■ Task directions ■
Print this span of the material below exactly: the line with "(212, 155) = (696, 389): none", the line with "(623, 460) = (216, 245): brown", and every line between them, but nothing else.

■ Records for this exercise ■
========

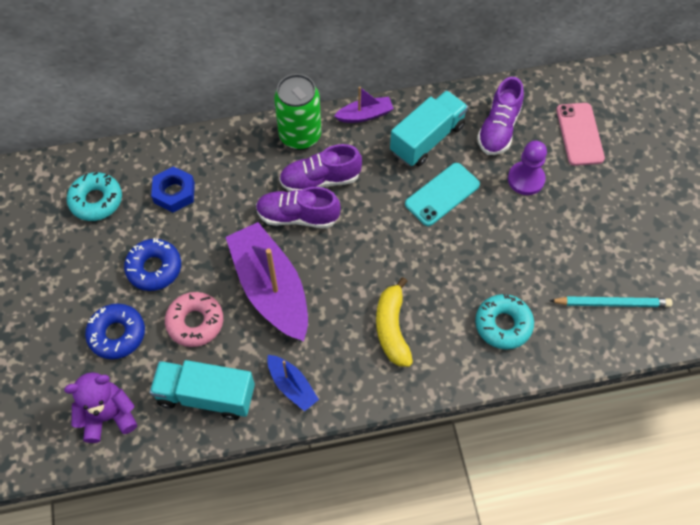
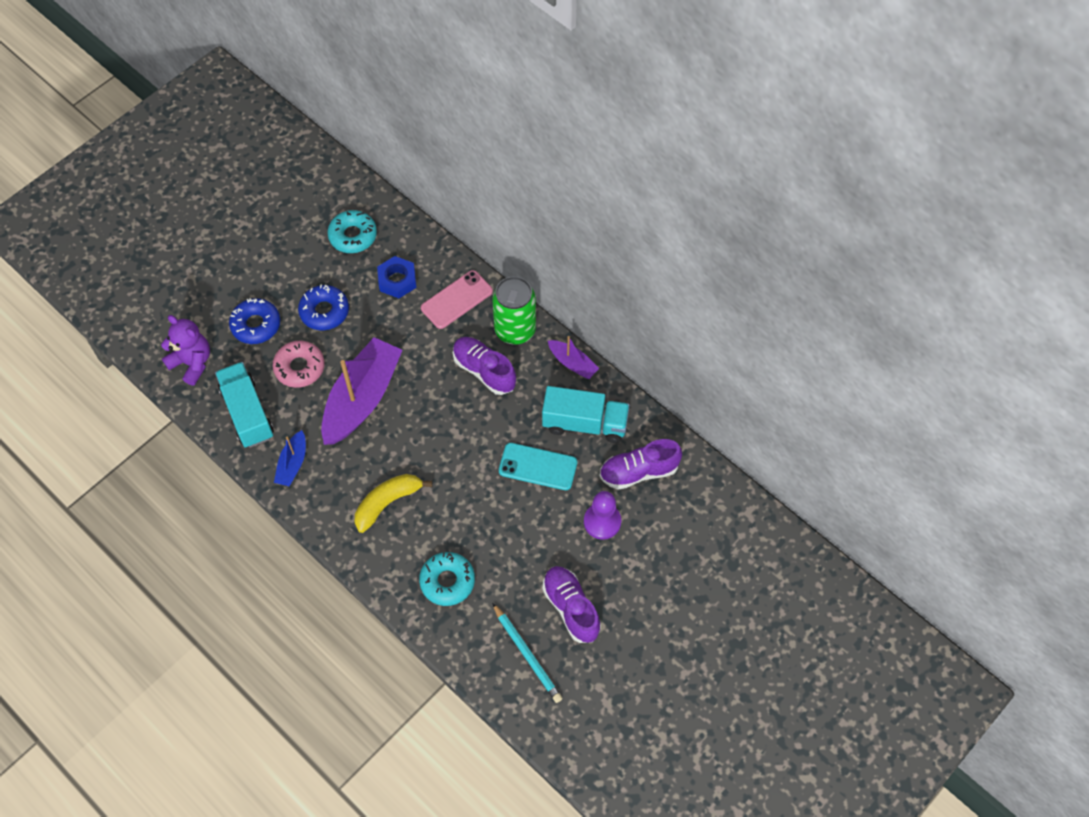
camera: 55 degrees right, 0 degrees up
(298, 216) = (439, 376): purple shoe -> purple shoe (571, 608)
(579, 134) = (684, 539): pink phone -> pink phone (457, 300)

========

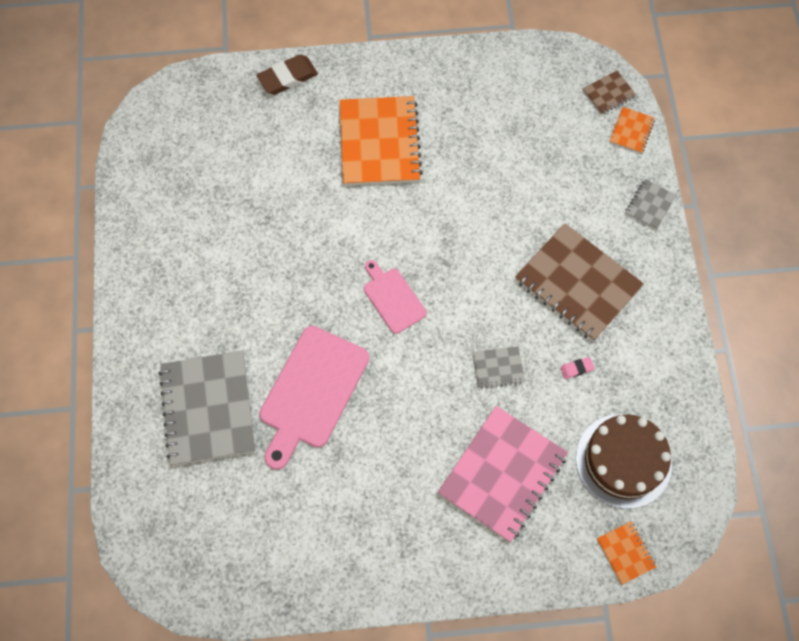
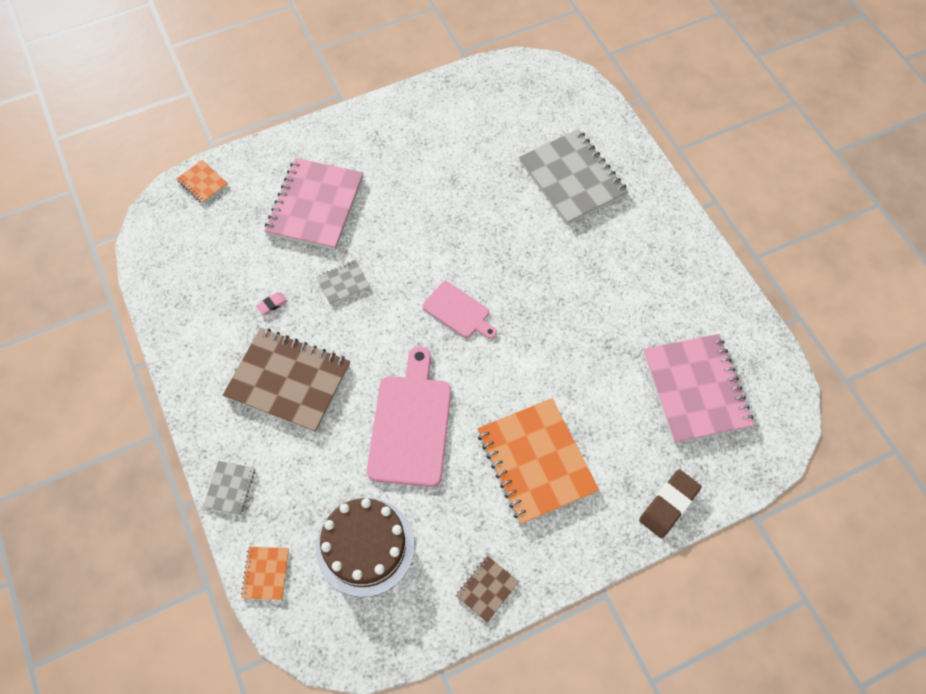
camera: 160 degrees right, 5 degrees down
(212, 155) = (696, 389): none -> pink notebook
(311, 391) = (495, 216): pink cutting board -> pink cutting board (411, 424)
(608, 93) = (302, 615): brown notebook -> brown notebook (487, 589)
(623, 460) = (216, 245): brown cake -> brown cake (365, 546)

========

■ Answer section ■
(212, 155) = (696, 389): none -> pink notebook
(311, 391) = (495, 216): pink cutting board -> pink cutting board (411, 424)
(608, 93) = (302, 615): brown notebook -> brown notebook (487, 589)
(623, 460) = (216, 245): brown cake -> brown cake (365, 546)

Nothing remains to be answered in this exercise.